Lower down are entries containing pictures. Copy exactly, without those pictures, the lines from the line with "black cross: rotated 12 degrees clockwise" through the line with "pink pentagon: moved 1 px down".

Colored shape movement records
* * * * *

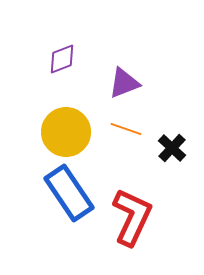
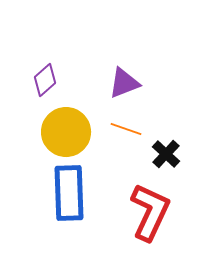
purple diamond: moved 17 px left, 21 px down; rotated 20 degrees counterclockwise
black cross: moved 6 px left, 6 px down
blue rectangle: rotated 32 degrees clockwise
red L-shape: moved 18 px right, 5 px up
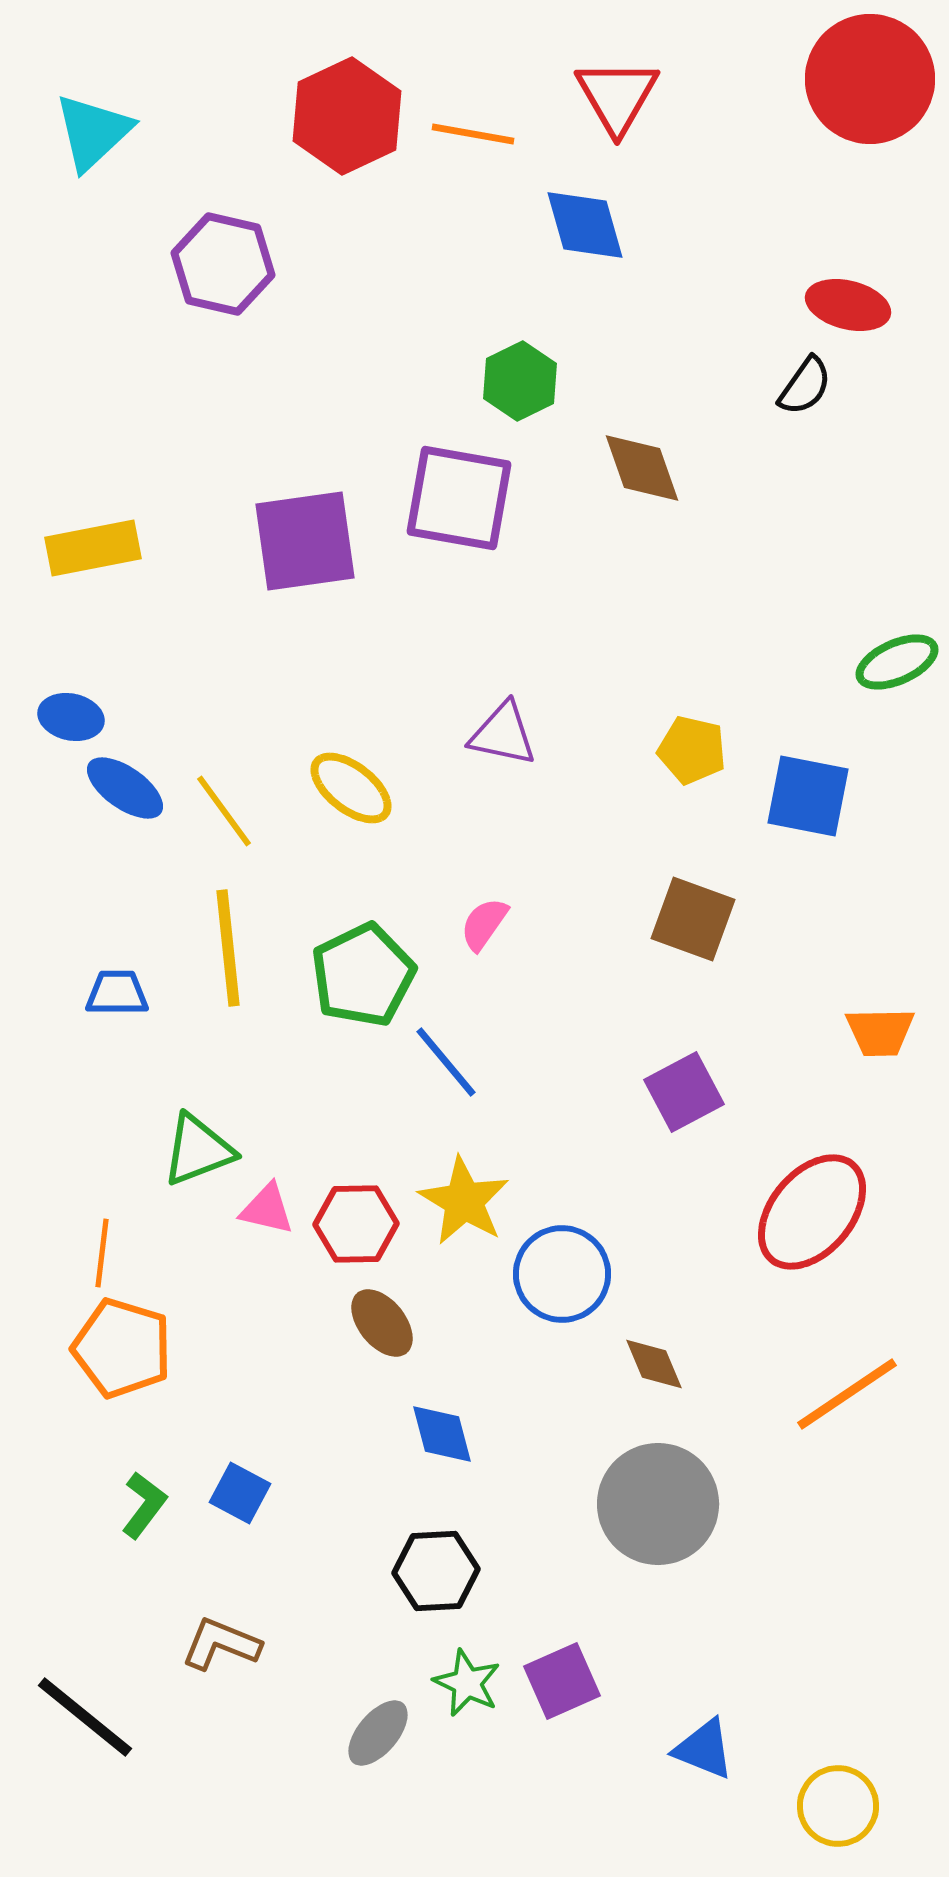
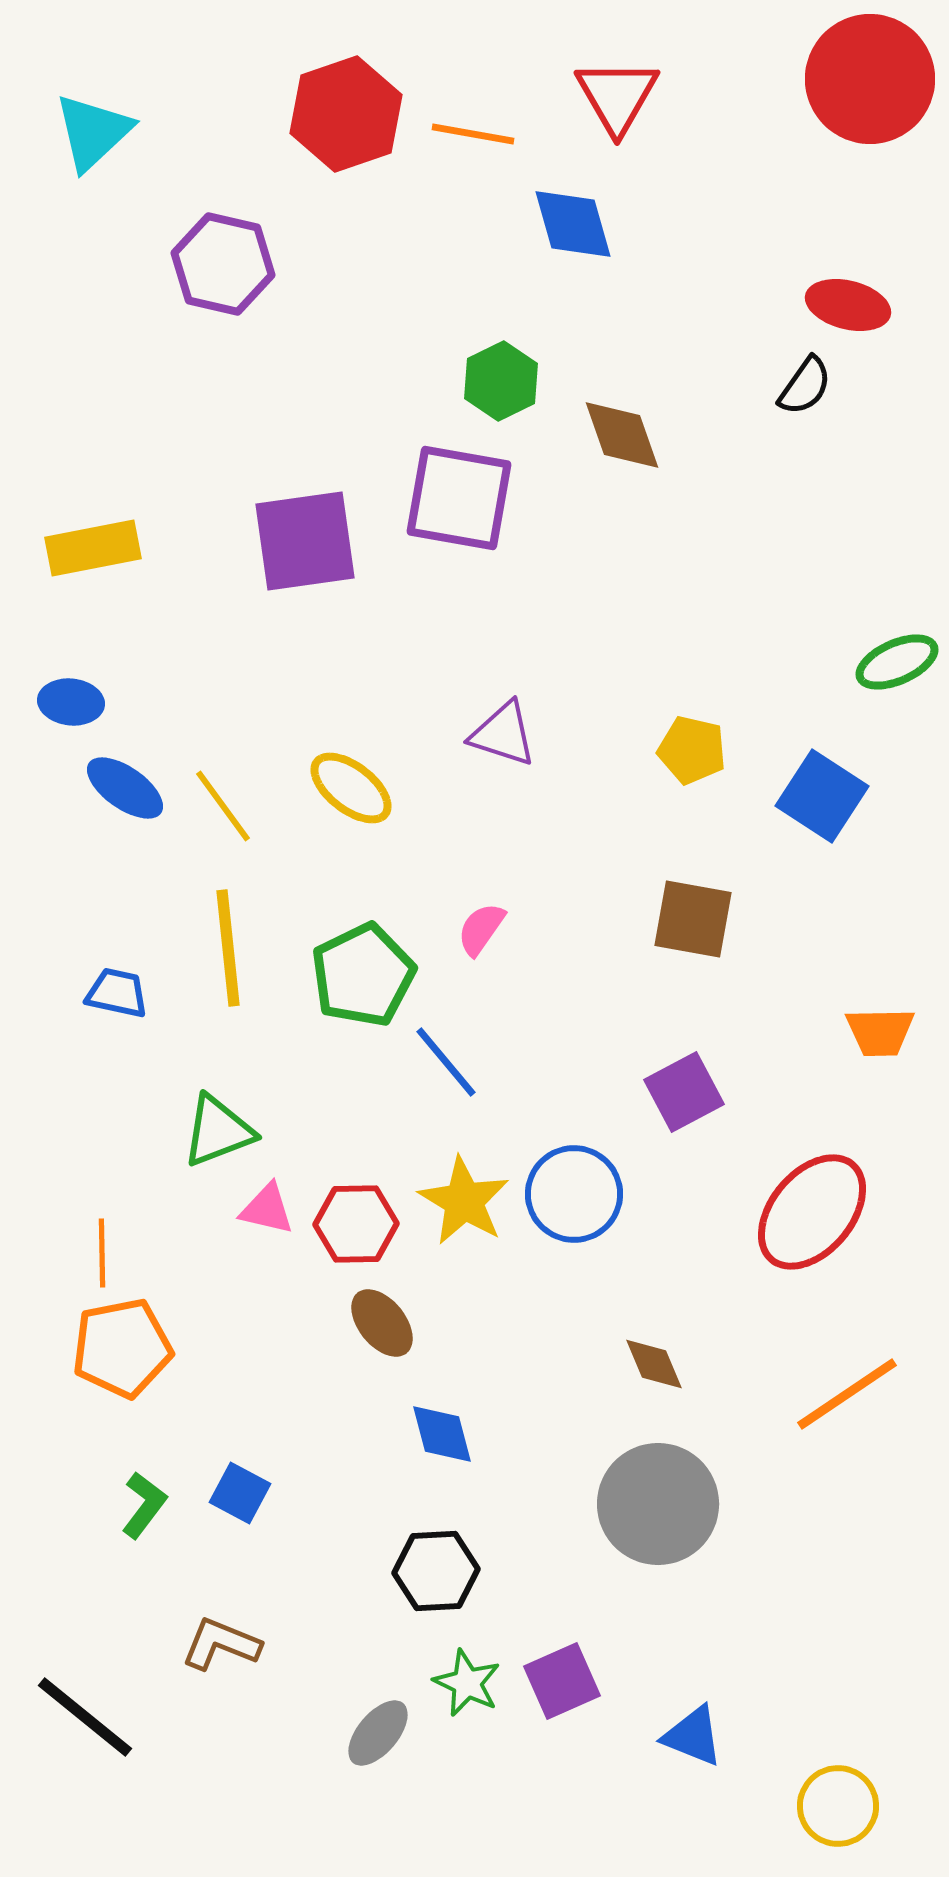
red hexagon at (347, 116): moved 1 px left, 2 px up; rotated 6 degrees clockwise
blue diamond at (585, 225): moved 12 px left, 1 px up
green hexagon at (520, 381): moved 19 px left
brown diamond at (642, 468): moved 20 px left, 33 px up
blue ellipse at (71, 717): moved 15 px up; rotated 6 degrees counterclockwise
purple triangle at (503, 734): rotated 6 degrees clockwise
blue square at (808, 796): moved 14 px right; rotated 22 degrees clockwise
yellow line at (224, 811): moved 1 px left, 5 px up
brown square at (693, 919): rotated 10 degrees counterclockwise
pink semicircle at (484, 924): moved 3 px left, 5 px down
blue trapezoid at (117, 993): rotated 12 degrees clockwise
green triangle at (198, 1150): moved 20 px right, 19 px up
orange line at (102, 1253): rotated 8 degrees counterclockwise
blue circle at (562, 1274): moved 12 px right, 80 px up
orange pentagon at (122, 1348): rotated 28 degrees counterclockwise
blue triangle at (704, 1749): moved 11 px left, 13 px up
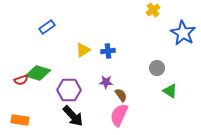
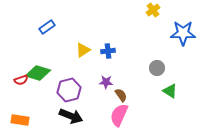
blue star: rotated 30 degrees counterclockwise
purple hexagon: rotated 15 degrees counterclockwise
black arrow: moved 2 px left; rotated 25 degrees counterclockwise
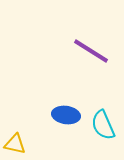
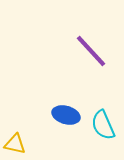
purple line: rotated 15 degrees clockwise
blue ellipse: rotated 8 degrees clockwise
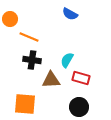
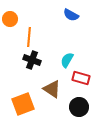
blue semicircle: moved 1 px right, 1 px down
orange line: rotated 72 degrees clockwise
black cross: rotated 12 degrees clockwise
brown triangle: moved 1 px right, 9 px down; rotated 36 degrees clockwise
orange square: moved 2 px left; rotated 25 degrees counterclockwise
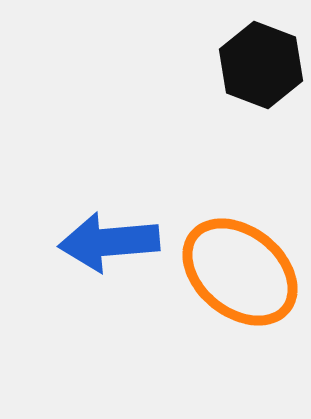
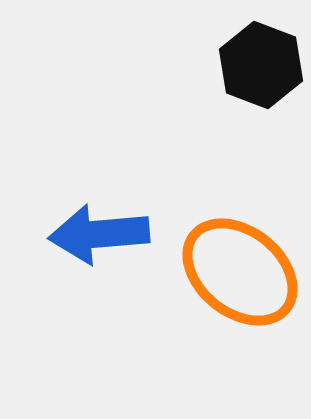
blue arrow: moved 10 px left, 8 px up
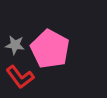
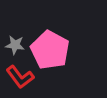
pink pentagon: moved 1 px down
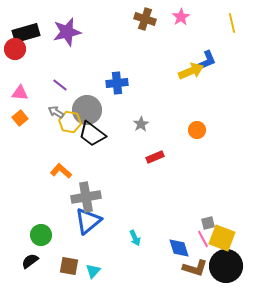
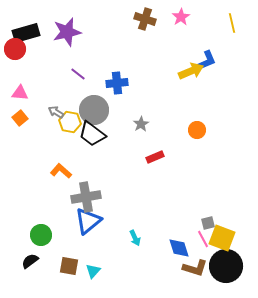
purple line: moved 18 px right, 11 px up
gray circle: moved 7 px right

* * * * *

_REPLY TO THE TASK_:
black cross: rotated 12 degrees clockwise
brown triangle: moved 1 px right, 9 px down; rotated 36 degrees clockwise
orange square: moved 2 px left; rotated 25 degrees counterclockwise
blue arrow: moved 10 px left, 8 px up
pink pentagon: moved 1 px down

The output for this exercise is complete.